Task prompt —
Return exactly the lines that run from the one with "camera: 65 degrees right, 10 degrees up" to the last line of the entries below, both included, and nothing else.

Collected data entries —
________________
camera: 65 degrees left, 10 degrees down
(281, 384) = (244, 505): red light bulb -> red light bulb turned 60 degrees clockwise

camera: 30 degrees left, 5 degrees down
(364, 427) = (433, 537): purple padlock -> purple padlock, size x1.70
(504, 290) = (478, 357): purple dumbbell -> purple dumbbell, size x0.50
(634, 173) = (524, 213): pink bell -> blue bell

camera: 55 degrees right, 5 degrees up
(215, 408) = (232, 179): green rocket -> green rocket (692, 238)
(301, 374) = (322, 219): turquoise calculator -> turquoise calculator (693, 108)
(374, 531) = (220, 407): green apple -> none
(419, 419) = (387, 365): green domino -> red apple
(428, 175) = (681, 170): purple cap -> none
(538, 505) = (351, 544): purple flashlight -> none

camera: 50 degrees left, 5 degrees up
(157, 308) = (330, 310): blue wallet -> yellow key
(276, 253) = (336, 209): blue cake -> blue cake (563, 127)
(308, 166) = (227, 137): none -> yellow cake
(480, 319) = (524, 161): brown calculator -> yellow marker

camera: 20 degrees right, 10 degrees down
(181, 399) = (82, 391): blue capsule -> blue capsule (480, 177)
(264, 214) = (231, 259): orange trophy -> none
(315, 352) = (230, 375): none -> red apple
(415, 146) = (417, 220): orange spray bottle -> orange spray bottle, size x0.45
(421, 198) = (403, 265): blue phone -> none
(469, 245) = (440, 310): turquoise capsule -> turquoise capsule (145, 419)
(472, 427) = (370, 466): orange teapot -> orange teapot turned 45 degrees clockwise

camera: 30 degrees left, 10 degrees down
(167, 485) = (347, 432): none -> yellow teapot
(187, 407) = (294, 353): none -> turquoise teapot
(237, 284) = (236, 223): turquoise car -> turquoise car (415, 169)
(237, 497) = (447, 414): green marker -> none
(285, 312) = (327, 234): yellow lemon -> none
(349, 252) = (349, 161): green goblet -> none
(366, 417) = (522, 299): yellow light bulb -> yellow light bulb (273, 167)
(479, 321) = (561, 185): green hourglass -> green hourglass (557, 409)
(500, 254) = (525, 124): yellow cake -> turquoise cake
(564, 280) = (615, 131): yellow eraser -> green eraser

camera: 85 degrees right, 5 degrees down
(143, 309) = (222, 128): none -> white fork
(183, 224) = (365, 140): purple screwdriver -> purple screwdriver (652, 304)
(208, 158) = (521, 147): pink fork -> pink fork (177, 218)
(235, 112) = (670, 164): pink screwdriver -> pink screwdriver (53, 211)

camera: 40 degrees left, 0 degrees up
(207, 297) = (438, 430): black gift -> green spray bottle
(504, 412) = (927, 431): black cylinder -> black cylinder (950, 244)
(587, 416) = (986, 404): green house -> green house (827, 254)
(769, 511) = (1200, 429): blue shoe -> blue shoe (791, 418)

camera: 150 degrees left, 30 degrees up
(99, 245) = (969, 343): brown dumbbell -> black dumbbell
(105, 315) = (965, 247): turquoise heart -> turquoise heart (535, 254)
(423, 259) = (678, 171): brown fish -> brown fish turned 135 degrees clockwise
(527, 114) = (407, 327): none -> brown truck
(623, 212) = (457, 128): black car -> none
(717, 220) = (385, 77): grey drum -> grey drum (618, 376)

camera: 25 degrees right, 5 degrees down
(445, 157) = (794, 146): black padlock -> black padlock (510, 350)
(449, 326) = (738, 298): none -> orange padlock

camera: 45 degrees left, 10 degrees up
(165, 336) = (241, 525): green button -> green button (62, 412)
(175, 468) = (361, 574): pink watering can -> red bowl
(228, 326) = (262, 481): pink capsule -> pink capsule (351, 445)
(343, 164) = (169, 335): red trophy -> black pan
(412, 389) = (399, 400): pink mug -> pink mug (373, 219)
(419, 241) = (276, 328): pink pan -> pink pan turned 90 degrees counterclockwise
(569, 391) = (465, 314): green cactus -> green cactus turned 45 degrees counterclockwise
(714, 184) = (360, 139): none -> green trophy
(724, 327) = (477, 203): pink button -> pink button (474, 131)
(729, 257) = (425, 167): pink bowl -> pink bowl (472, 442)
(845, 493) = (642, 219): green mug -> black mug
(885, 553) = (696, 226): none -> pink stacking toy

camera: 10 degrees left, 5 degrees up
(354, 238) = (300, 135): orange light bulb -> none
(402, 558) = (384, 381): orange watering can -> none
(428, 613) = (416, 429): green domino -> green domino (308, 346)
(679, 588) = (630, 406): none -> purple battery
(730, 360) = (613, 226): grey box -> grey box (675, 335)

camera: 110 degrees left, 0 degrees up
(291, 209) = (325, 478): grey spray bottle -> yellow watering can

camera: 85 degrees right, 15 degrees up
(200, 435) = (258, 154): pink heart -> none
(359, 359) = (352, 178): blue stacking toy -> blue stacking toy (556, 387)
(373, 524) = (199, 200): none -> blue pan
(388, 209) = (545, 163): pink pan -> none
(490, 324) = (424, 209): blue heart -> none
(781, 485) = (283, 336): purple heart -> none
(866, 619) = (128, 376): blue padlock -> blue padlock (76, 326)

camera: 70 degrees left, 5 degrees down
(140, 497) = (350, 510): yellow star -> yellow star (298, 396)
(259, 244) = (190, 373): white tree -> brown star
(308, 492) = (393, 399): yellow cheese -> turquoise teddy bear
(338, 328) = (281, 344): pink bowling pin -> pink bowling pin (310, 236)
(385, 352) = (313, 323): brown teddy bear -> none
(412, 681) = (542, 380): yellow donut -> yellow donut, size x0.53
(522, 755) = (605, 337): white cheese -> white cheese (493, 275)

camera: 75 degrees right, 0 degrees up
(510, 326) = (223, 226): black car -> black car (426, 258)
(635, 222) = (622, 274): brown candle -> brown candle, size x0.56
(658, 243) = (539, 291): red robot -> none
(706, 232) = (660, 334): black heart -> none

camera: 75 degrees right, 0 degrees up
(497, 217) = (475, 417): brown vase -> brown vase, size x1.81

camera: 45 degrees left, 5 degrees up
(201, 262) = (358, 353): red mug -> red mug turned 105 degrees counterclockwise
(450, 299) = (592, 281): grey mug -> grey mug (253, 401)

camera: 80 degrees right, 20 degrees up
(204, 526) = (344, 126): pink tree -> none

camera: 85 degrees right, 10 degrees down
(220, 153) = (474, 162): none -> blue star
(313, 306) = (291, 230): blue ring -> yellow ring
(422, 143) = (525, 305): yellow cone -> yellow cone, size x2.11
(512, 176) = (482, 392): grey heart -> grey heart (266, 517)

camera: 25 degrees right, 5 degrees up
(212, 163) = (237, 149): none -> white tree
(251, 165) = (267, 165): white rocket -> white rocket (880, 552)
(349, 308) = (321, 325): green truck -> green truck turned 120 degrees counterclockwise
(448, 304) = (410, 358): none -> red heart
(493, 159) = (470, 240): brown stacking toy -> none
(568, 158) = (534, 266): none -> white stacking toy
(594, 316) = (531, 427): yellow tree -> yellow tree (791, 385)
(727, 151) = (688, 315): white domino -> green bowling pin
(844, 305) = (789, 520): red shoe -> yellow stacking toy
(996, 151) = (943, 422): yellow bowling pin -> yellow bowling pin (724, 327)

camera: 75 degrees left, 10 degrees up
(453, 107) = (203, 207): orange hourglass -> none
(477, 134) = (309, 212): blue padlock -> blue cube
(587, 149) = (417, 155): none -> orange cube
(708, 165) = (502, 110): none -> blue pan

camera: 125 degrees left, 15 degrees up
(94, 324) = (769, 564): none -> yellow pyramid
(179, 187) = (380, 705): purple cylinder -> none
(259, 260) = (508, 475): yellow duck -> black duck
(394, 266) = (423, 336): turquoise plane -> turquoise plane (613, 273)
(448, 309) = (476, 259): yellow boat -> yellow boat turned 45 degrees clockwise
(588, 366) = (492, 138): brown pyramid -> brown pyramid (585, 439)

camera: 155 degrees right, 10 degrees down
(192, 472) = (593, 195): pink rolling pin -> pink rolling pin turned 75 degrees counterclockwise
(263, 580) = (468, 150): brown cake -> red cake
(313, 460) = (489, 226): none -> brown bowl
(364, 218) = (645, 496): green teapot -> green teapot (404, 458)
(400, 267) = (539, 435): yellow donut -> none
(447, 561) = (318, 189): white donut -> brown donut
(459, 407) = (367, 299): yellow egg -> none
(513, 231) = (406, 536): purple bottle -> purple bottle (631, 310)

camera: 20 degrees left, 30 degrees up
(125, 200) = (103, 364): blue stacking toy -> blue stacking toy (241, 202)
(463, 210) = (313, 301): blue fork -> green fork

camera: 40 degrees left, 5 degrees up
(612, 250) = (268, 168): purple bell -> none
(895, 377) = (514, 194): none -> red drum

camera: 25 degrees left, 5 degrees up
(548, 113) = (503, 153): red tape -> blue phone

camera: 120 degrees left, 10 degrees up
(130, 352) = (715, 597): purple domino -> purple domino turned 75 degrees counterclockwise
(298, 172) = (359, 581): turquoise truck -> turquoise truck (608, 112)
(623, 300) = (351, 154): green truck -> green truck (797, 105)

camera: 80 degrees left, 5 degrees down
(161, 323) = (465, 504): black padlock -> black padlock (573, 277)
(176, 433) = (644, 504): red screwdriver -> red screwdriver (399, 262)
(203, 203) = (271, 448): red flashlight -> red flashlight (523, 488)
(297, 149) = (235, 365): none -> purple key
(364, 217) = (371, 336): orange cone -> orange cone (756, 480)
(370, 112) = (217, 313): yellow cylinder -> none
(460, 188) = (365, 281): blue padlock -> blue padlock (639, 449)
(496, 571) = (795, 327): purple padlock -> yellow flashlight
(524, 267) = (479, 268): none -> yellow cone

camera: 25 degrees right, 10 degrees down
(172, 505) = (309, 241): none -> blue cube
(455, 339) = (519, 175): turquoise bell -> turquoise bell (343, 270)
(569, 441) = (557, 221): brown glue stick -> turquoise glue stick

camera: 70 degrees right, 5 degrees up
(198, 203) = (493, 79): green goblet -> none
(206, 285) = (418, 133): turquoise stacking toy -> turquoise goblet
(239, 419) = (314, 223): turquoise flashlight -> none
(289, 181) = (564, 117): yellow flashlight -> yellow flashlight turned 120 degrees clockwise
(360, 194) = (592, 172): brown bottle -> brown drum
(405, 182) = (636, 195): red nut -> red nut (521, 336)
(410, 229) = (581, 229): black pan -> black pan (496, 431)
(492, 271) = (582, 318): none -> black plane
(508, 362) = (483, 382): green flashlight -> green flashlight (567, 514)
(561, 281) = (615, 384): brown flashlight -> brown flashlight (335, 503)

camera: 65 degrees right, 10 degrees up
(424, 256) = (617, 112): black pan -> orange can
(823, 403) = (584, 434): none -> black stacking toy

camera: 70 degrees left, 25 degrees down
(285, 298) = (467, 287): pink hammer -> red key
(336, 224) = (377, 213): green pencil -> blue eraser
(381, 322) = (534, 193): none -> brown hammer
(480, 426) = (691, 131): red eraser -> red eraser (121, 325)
________________
Task output —
camera: 65 degrees right, 10 degrees up
(424, 256) = (617, 112): black pan -> orange can
(823, 403) = (584, 434): none -> black stacking toy

camera: 70 degrees left, 25 degrees down
(285, 298) = (467, 287): pink hammer -> red key
(336, 224) = (377, 213): green pencil -> blue eraser
(381, 322) = (534, 193): none -> brown hammer
(480, 426) = (691, 131): red eraser -> red eraser (121, 325)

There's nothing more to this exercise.